• Exercise
The answer should be a faithful retyping of the records that follow, pictures excluded.

• Stored items from a collection

▬▬▬▬▬▬

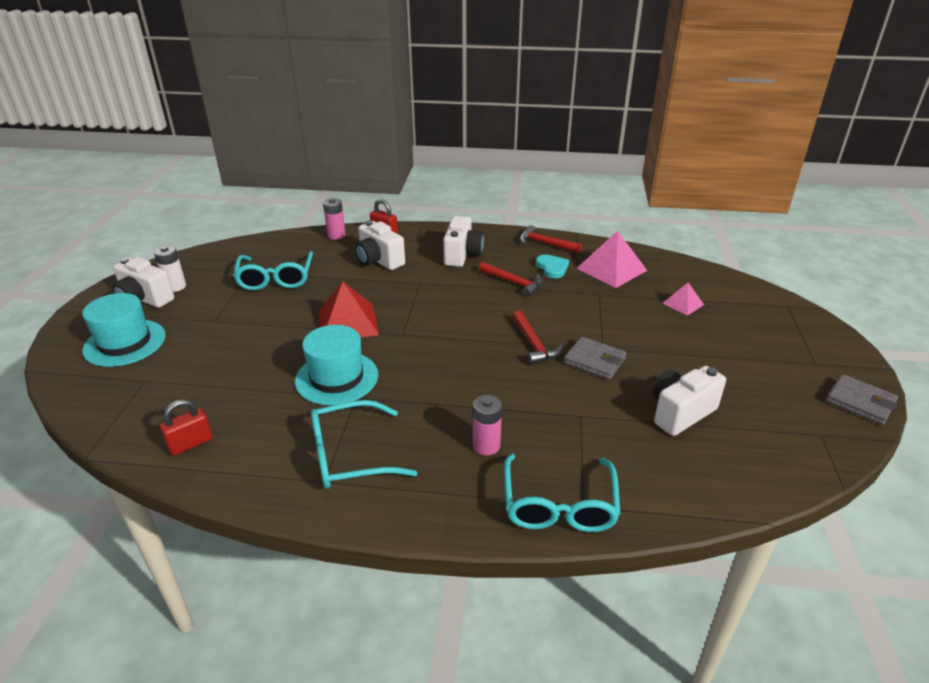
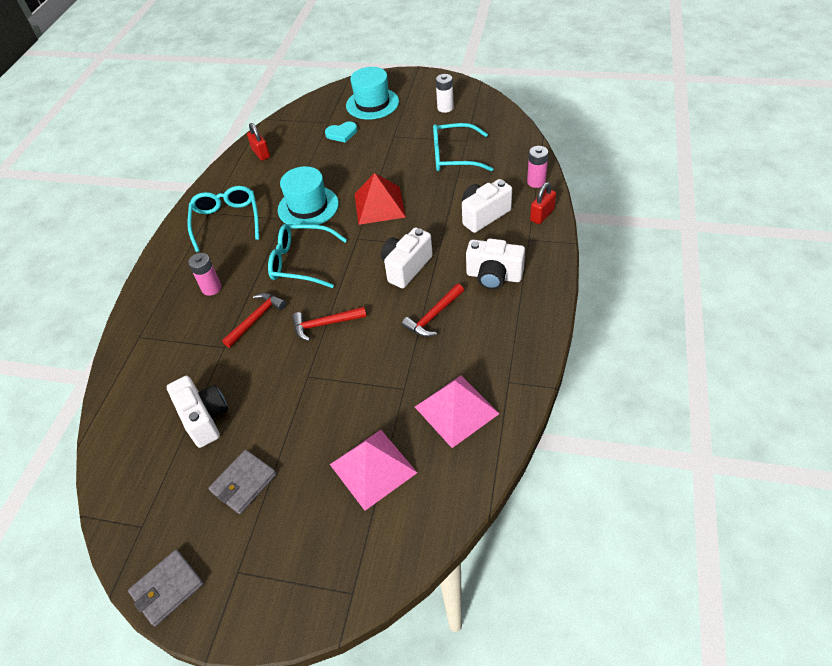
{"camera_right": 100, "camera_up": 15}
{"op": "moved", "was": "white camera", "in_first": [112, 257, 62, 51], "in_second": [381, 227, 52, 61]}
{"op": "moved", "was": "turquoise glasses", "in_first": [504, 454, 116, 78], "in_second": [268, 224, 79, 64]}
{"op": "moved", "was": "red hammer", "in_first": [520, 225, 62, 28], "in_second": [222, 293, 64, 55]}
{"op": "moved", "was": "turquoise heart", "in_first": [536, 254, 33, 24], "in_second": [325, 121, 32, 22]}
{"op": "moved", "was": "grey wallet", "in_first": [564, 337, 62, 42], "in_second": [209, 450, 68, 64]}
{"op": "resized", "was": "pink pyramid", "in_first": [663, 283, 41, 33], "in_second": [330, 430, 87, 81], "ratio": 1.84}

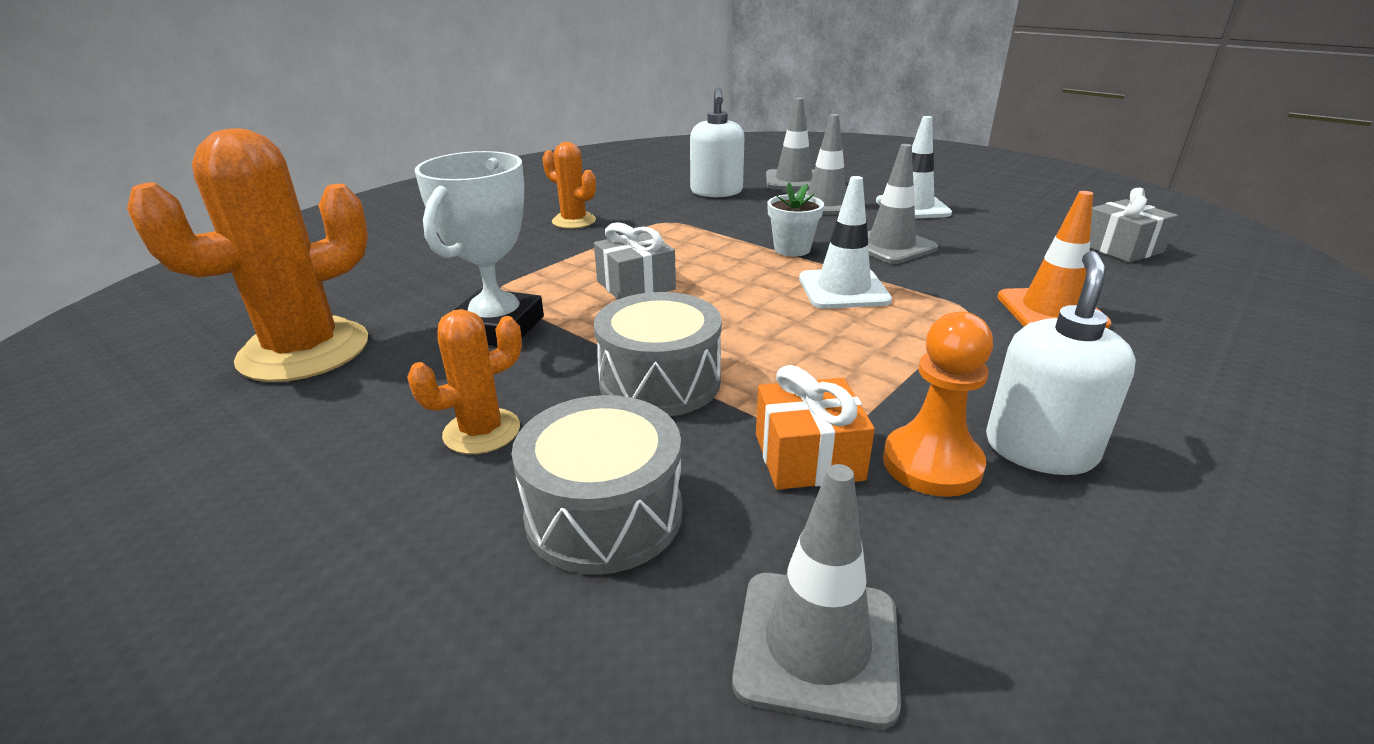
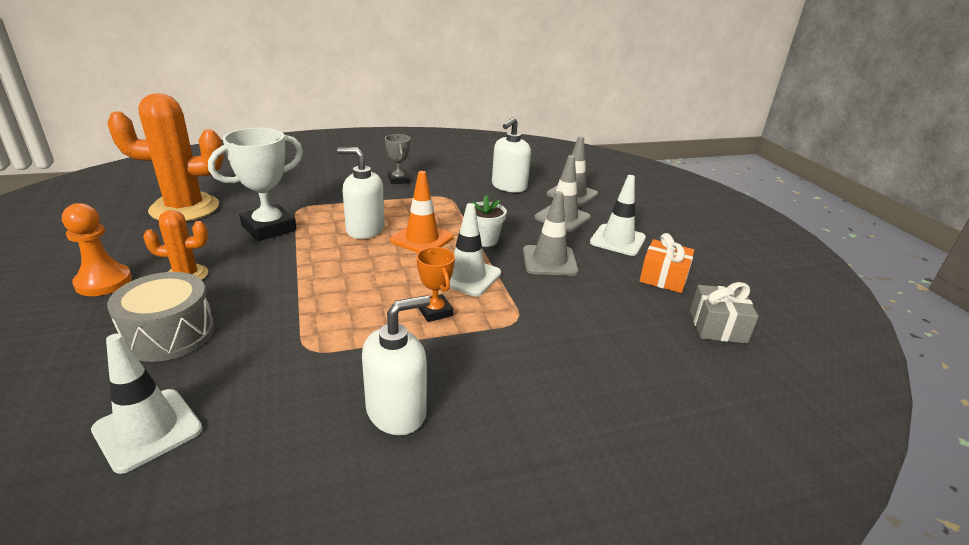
{"camera_right": 30, "camera_up": 0}
{"op": "replaced", "was": "orange cactus", "now": "grey trophy", "in_first": [542, 142, 54, 87], "in_second": [385, 134, 25, 50]}
{"op": "replaced", "was": "grey gift", "now": "white soap dispenser", "in_first": [594, 222, 82, 77], "in_second": [337, 148, 48, 91]}
{"op": "removed", "was": "grey drum", "in_first": [594, 292, 128, 124]}
{"op": "recoloured", "was": "grey traffic cone", "now": "white traffic cone", "in_first": [732, 464, 169, 265], "in_second": [91, 334, 111, 140]}
{"op": "moved", "was": "orange gift", "in_first": [756, 365, 119, 125], "in_second": [639, 233, 56, 60]}
{"op": "moved", "was": "orange pawn", "in_first": [883, 311, 110, 186], "in_second": [62, 203, 70, 93]}
{"op": "moved", "was": "orange traffic cone", "in_first": [997, 191, 115, 138], "in_second": [390, 171, 64, 82]}
{"op": "added", "now": "orange trophy", "in_second": [417, 247, 38, 75]}

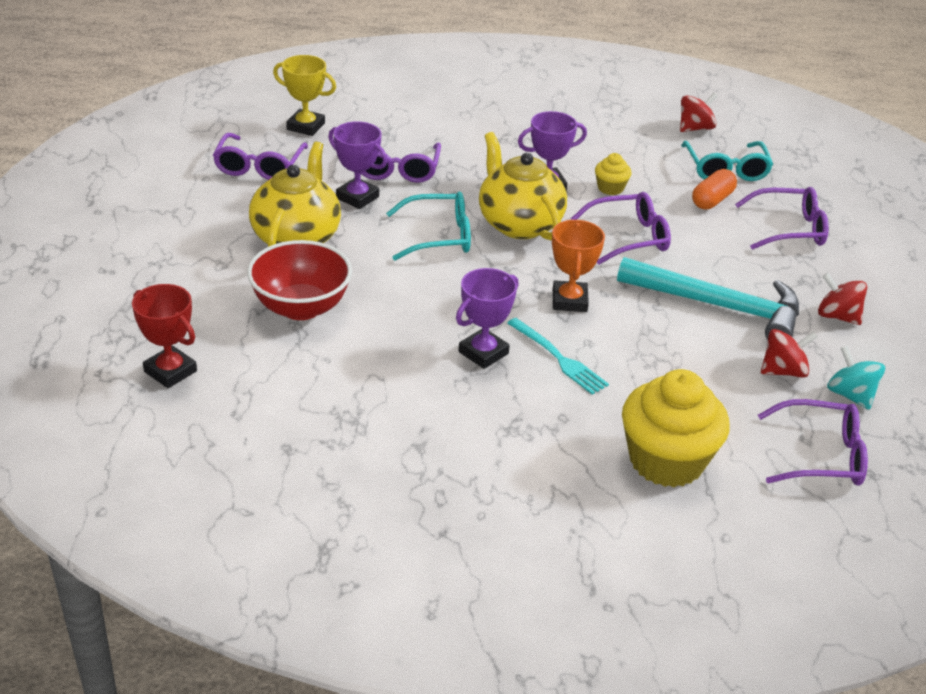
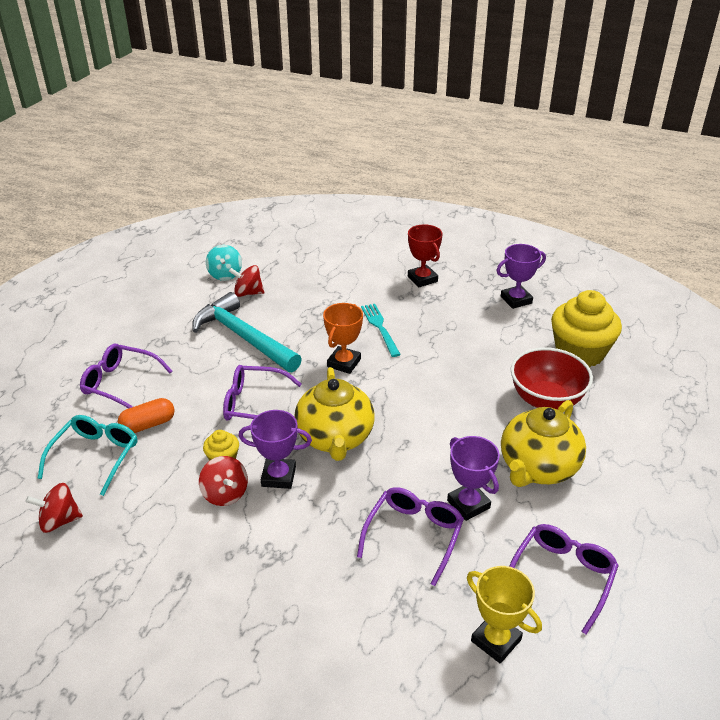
{"camera_right": -155, "camera_up": 0}
{"op": "moved", "was": "red trophy", "in_first": [132, 284, 65, 104], "in_second": [408, 224, 35, 63]}
{"op": "removed", "was": "turquoise glasses", "in_first": [386, 192, 85, 68]}
{"op": "moved", "was": "purple trophy", "in_first": [456, 268, 63, 101], "in_second": [496, 244, 50, 65]}
{"op": "moved", "was": "yellow cupcake", "in_first": [622, 369, 108, 118], "in_second": [551, 290, 71, 77]}
{"op": "removed", "was": "purple glasses", "in_first": [758, 399, 110, 87]}
{"op": "moved", "was": "red spinning top", "in_first": [818, 273, 49, 52], "in_second": [199, 456, 49, 50]}

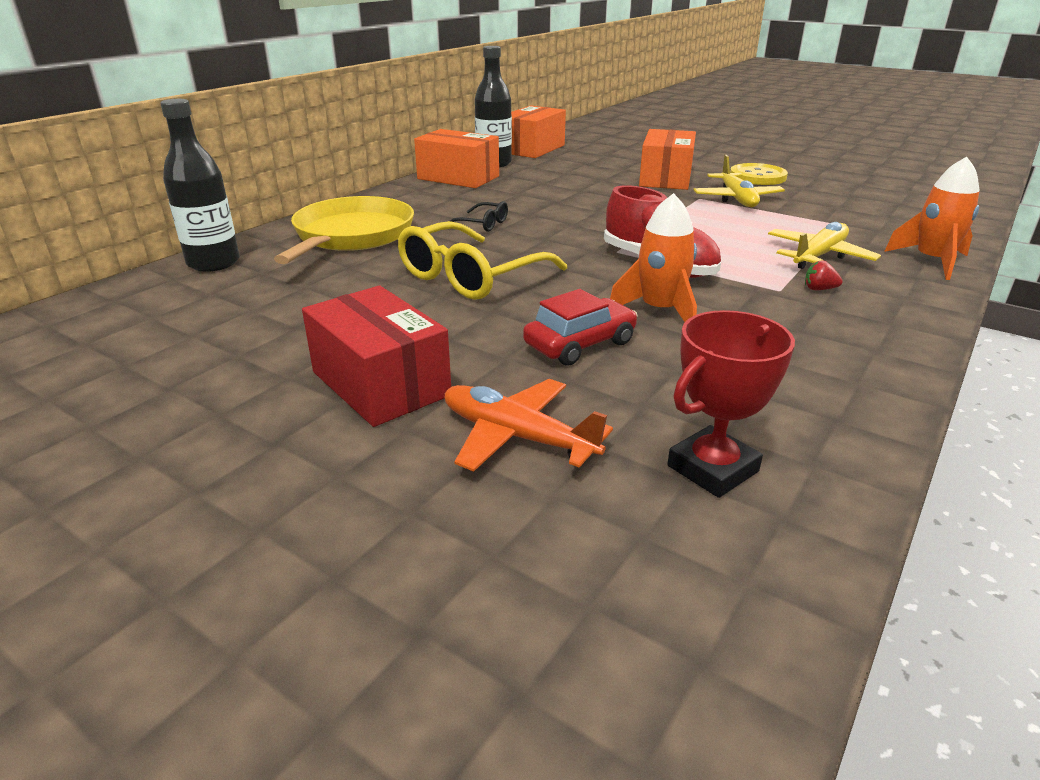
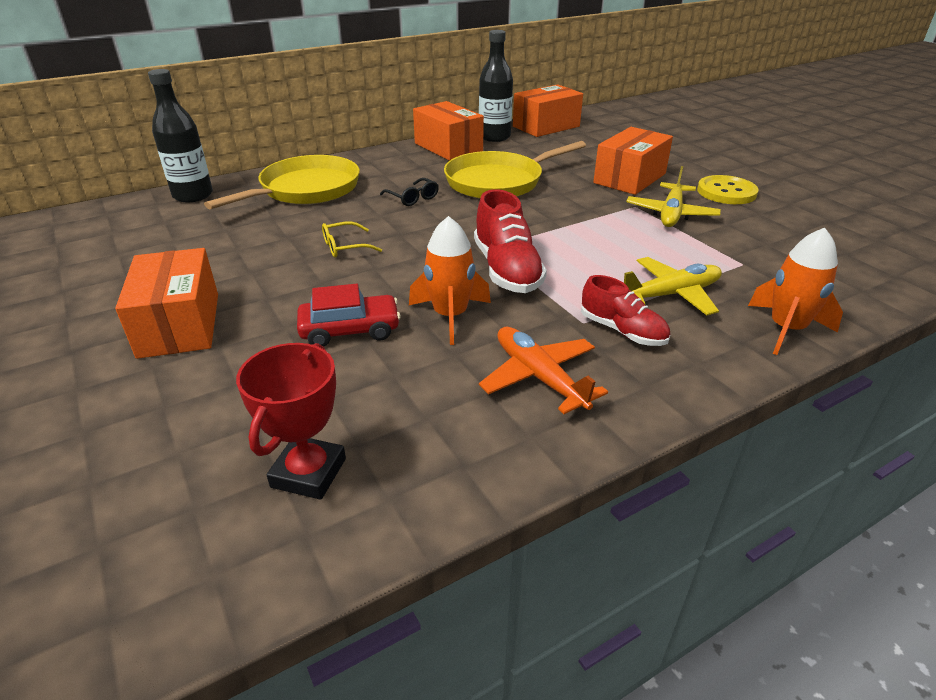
{"camera_right": 25, "camera_up": 5}
{"op": "recoloured", "was": "red box", "now": "orange box", "in_first": [302, 286, 149, 141], "in_second": [115, 248, 103, 111]}
{"op": "resized", "was": "yellow glasses", "in_first": [398, 221, 169, 79], "in_second": [322, 221, 60, 36], "ratio": 0.47}
{"op": "moved", "was": "orange plane", "in_first": [445, 379, 168, 93], "in_second": [479, 327, 129, 87]}
{"op": "turned", "was": "red trophy", "in_first": [667, 310, 128, 188], "in_second": [236, 343, 110, 157], "clockwise": -60}
{"op": "replaced", "was": "red strawberry", "now": "red shoe", "in_first": [805, 260, 38, 30], "in_second": [581, 275, 89, 71]}
{"op": "added", "now": "yellow pan", "in_second": [444, 141, 142, 58]}

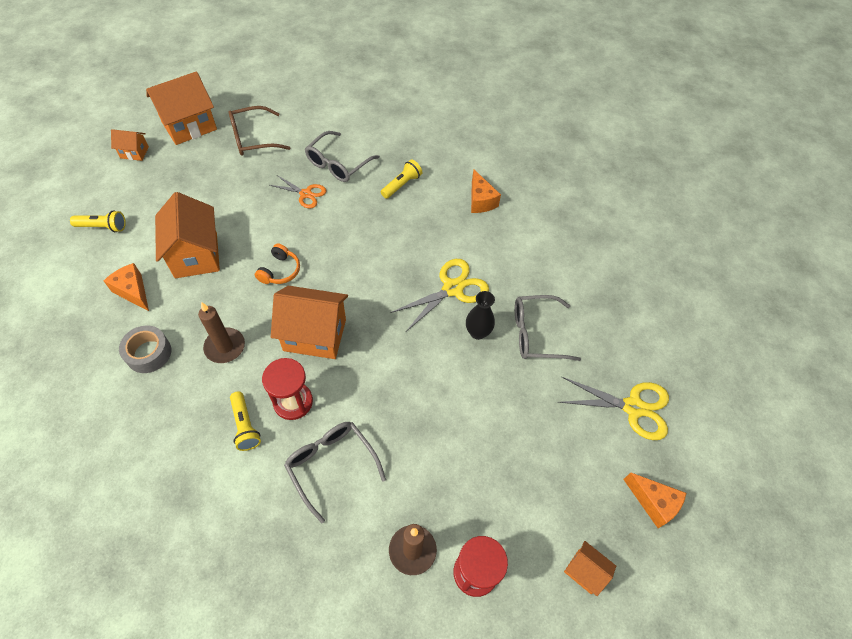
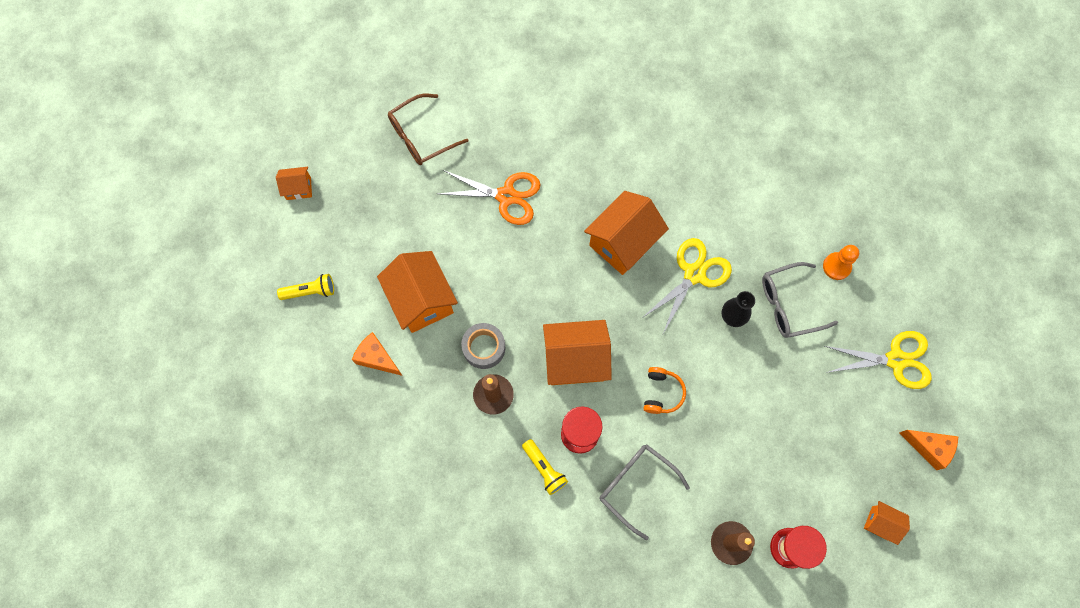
{"camera_right": -10, "camera_up": 15}
{"op": "moved", "was": "grey tape", "in_first": [119, 326, 52, 47], "in_second": [461, 323, 44, 46]}
{"op": "moved", "was": "orange house", "in_first": [146, 71, 71, 74], "in_second": [584, 191, 85, 84]}
{"op": "moved", "was": "orange headphones", "in_first": [255, 243, 45, 41], "in_second": [643, 367, 43, 47]}
{"op": "resized", "was": "orange scissors", "in_first": [270, 175, 56, 34], "in_second": [438, 170, 103, 55], "ratio": 1.6}
{"op": "removed", "was": "grey glasses", "in_first": [305, 131, 75, 51]}
{"op": "removed", "was": "yellow flashlight", "in_first": [381, 159, 41, 40]}
{"op": "removed", "was": "orange cheese", "in_first": [471, 169, 30, 44]}
{"op": "added", "now": "orange pawn", "in_second": [823, 245, 36, 35]}

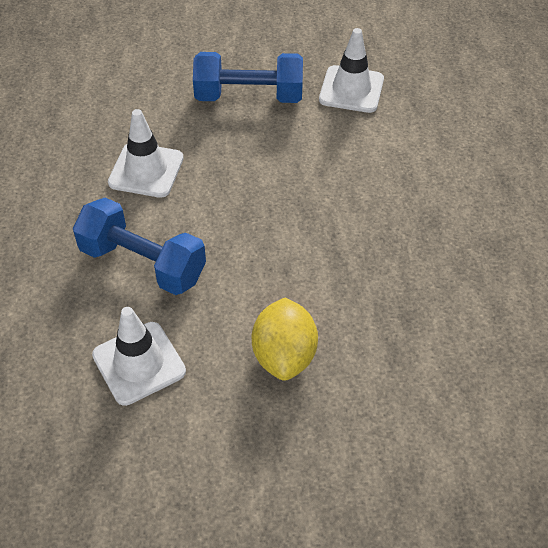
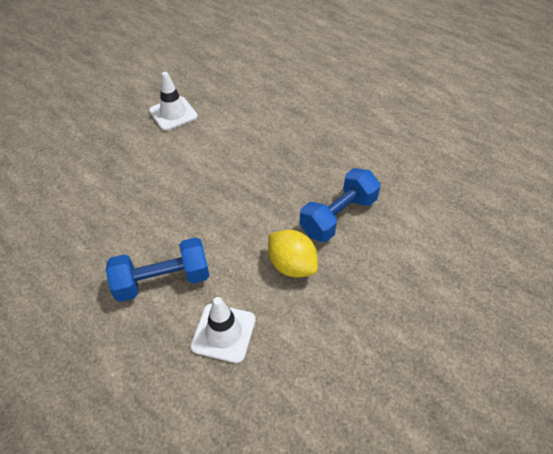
{"camera_right": -45, "camera_up": 0}
{"op": "removed", "was": "white traffic cone", "in_first": [108, 109, 76, 89]}
{"op": "moved", "was": "blue dumbbell", "in_first": [193, 52, 110, 51], "in_second": [299, 168, 82, 74]}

▬▬▬▬▬▬

• Worked solution
{"camera_right": 100, "camera_up": 15}
{"op": "moved", "was": "white camera", "in_first": [112, 257, 62, 51], "in_second": [381, 227, 52, 61]}
{"op": "moved", "was": "turquoise glasses", "in_first": [504, 454, 116, 78], "in_second": [268, 224, 79, 64]}
{"op": "moved", "was": "red hammer", "in_first": [520, 225, 62, 28], "in_second": [222, 293, 64, 55]}
{"op": "moved", "was": "turquoise heart", "in_first": [536, 254, 33, 24], "in_second": [325, 121, 32, 22]}
{"op": "moved", "was": "grey wallet", "in_first": [564, 337, 62, 42], "in_second": [209, 450, 68, 64]}
{"op": "resized", "was": "pink pyramid", "in_first": [663, 283, 41, 33], "in_second": [330, 430, 87, 81], "ratio": 1.84}

{"camera_right": 30, "camera_up": 0}
{"op": "replaced", "was": "orange cactus", "now": "grey trophy", "in_first": [542, 142, 54, 87], "in_second": [385, 134, 25, 50]}
{"op": "replaced", "was": "grey gift", "now": "white soap dispenser", "in_first": [594, 222, 82, 77], "in_second": [337, 148, 48, 91]}
{"op": "removed", "was": "grey drum", "in_first": [594, 292, 128, 124]}
{"op": "recoloured", "was": "grey traffic cone", "now": "white traffic cone", "in_first": [732, 464, 169, 265], "in_second": [91, 334, 111, 140]}
{"op": "moved", "was": "orange gift", "in_first": [756, 365, 119, 125], "in_second": [639, 233, 56, 60]}
{"op": "moved", "was": "orange pawn", "in_first": [883, 311, 110, 186], "in_second": [62, 203, 70, 93]}
{"op": "moved", "was": "orange traffic cone", "in_first": [997, 191, 115, 138], "in_second": [390, 171, 64, 82]}
{"op": "added", "now": "orange trophy", "in_second": [417, 247, 38, 75]}

{"camera_right": -155, "camera_up": 0}
{"op": "moved", "was": "red trophy", "in_first": [132, 284, 65, 104], "in_second": [408, 224, 35, 63]}
{"op": "removed", "was": "turquoise glasses", "in_first": [386, 192, 85, 68]}
{"op": "moved", "was": "purple trophy", "in_first": [456, 268, 63, 101], "in_second": [496, 244, 50, 65]}
{"op": "moved", "was": "yellow cupcake", "in_first": [622, 369, 108, 118], "in_second": [551, 290, 71, 77]}
{"op": "removed", "was": "purple glasses", "in_first": [758, 399, 110, 87]}
{"op": "moved", "was": "red spinning top", "in_first": [818, 273, 49, 52], "in_second": [199, 456, 49, 50]}

{"camera_right": 25, "camera_up": 5}
{"op": "recoloured", "was": "red box", "now": "orange box", "in_first": [302, 286, 149, 141], "in_second": [115, 248, 103, 111]}
{"op": "resized", "was": "yellow glasses", "in_first": [398, 221, 169, 79], "in_second": [322, 221, 60, 36], "ratio": 0.47}
{"op": "moved", "was": "orange plane", "in_first": [445, 379, 168, 93], "in_second": [479, 327, 129, 87]}
{"op": "turned", "was": "red trophy", "in_first": [667, 310, 128, 188], "in_second": [236, 343, 110, 157], "clockwise": -60}
{"op": "replaced", "was": "red strawberry", "now": "red shoe", "in_first": [805, 260, 38, 30], "in_second": [581, 275, 89, 71]}
{"op": "added", "now": "yellow pan", "in_second": [444, 141, 142, 58]}

{"camera_right": -10, "camera_up": 15}
{"op": "moved", "was": "grey tape", "in_first": [119, 326, 52, 47], "in_second": [461, 323, 44, 46]}
{"op": "moved", "was": "orange house", "in_first": [146, 71, 71, 74], "in_second": [584, 191, 85, 84]}
{"op": "moved", "was": "orange headphones", "in_first": [255, 243, 45, 41], "in_second": [643, 367, 43, 47]}
{"op": "resized", "was": "orange scissors", "in_first": [270, 175, 56, 34], "in_second": [438, 170, 103, 55], "ratio": 1.6}
{"op": "removed", "was": "grey glasses", "in_first": [305, 131, 75, 51]}
{"op": "removed", "was": "yellow flashlight", "in_first": [381, 159, 41, 40]}
{"op": "removed", "was": "orange cheese", "in_first": [471, 169, 30, 44]}
{"op": "added", "now": "orange pawn", "in_second": [823, 245, 36, 35]}

{"camera_right": -45, "camera_up": 0}
{"op": "removed", "was": "white traffic cone", "in_first": [108, 109, 76, 89]}
{"op": "moved", "was": "blue dumbbell", "in_first": [193, 52, 110, 51], "in_second": [299, 168, 82, 74]}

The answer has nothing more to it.